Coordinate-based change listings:
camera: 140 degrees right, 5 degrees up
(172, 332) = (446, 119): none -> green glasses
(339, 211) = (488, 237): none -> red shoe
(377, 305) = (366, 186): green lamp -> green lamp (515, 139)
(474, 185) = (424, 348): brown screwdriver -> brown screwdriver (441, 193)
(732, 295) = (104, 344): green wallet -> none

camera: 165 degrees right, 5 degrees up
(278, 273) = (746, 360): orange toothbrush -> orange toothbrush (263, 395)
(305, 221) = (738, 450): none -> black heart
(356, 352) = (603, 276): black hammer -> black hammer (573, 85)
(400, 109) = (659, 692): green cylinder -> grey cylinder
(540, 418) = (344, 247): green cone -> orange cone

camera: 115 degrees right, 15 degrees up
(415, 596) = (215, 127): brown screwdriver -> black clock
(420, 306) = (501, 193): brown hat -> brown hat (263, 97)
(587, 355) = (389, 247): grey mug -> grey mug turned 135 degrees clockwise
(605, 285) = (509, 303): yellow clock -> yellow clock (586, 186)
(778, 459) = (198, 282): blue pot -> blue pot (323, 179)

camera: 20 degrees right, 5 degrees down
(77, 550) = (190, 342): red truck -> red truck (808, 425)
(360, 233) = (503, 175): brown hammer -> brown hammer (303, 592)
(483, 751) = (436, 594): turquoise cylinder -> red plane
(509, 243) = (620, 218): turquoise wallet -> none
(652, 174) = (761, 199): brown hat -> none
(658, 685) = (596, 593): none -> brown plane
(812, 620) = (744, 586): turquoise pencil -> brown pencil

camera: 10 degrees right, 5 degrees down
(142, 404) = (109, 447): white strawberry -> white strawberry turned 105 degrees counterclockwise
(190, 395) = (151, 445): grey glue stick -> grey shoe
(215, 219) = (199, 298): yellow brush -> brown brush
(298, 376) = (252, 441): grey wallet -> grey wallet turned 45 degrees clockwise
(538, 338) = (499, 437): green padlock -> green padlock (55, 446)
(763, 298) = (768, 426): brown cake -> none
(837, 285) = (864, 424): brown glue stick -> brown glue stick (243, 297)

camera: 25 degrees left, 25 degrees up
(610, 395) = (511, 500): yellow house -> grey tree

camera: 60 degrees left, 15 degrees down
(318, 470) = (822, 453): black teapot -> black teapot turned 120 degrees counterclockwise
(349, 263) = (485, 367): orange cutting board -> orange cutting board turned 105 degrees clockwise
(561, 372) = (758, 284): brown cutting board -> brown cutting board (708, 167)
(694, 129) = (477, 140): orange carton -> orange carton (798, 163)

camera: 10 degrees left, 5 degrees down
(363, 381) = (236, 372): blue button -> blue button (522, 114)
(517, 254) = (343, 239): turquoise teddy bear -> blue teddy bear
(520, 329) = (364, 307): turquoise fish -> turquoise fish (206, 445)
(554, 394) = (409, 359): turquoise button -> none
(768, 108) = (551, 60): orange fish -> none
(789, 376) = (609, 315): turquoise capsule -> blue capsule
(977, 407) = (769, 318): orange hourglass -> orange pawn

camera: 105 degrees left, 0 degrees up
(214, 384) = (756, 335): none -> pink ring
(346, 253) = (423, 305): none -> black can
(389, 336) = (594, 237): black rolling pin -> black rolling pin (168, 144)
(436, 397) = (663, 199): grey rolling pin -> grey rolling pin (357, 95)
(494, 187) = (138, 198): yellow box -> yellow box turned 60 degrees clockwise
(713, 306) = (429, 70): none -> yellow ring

**What to work on**
All that belongs in the answer is the run of lines above from the line containing "(415, 596) = (215, 127): brown" through the line containing "(360, 233) = (503, 175): brown", exactly as written.

**Response**
(415, 596) = (215, 127): brown screwdriver -> black clock
(420, 306) = (501, 193): brown hat -> brown hat (263, 97)
(587, 355) = (389, 247): grey mug -> grey mug turned 135 degrees clockwise
(605, 285) = (509, 303): yellow clock -> yellow clock (586, 186)
(778, 459) = (198, 282): blue pot -> blue pot (323, 179)

camera: 20 degrees right, 5 degrees down
(77, 550) = (190, 342): red truck -> red truck (808, 425)
(360, 233) = (503, 175): brown hammer -> brown hammer (303, 592)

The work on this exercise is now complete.